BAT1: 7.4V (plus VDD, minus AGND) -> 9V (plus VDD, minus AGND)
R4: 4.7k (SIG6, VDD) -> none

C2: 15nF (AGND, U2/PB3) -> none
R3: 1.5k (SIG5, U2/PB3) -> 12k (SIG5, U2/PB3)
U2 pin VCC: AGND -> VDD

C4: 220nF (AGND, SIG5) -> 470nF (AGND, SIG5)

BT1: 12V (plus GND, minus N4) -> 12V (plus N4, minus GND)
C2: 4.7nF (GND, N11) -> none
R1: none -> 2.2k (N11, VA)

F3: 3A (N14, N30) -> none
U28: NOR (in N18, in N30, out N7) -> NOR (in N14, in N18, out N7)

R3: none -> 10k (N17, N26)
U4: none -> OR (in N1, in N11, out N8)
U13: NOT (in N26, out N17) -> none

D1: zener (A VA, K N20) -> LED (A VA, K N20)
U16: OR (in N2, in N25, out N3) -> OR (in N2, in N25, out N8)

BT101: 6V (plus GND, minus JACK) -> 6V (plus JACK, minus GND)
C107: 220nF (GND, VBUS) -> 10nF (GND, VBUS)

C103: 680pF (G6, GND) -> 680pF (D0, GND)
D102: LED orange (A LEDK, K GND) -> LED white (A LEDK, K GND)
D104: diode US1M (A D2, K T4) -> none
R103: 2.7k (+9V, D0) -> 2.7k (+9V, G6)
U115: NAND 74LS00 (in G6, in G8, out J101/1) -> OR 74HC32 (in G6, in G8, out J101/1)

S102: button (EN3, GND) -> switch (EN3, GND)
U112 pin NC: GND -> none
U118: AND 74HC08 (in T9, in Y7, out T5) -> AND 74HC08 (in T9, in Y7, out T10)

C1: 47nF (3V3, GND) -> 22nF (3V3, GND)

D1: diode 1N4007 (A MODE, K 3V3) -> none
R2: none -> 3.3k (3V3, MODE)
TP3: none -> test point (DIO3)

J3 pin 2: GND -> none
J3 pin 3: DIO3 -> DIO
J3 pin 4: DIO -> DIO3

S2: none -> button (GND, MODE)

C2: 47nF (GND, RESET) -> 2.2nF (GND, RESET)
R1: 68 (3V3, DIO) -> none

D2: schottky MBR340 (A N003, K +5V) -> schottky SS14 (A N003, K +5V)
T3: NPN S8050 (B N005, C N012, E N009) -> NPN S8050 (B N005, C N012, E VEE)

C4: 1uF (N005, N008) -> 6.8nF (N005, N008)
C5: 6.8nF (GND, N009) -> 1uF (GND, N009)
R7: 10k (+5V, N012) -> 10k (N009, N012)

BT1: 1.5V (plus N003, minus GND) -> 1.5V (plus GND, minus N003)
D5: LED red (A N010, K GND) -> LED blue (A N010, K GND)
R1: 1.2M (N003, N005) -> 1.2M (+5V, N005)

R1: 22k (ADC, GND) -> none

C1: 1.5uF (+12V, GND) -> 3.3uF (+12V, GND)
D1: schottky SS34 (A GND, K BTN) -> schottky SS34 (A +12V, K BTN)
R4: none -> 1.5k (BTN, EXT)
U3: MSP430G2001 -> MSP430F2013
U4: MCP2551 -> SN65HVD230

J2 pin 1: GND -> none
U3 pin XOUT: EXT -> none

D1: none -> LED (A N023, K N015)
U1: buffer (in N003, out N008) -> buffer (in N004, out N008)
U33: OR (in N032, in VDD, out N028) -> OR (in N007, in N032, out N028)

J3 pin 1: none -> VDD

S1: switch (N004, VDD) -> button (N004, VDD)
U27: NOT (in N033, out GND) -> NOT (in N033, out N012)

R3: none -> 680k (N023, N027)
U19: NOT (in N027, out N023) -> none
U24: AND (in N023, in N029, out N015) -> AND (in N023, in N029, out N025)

========================================================================

Work out how many lines in the material above include the word "plus", and write down that number alone.

◆ TASK OUTPUT:
4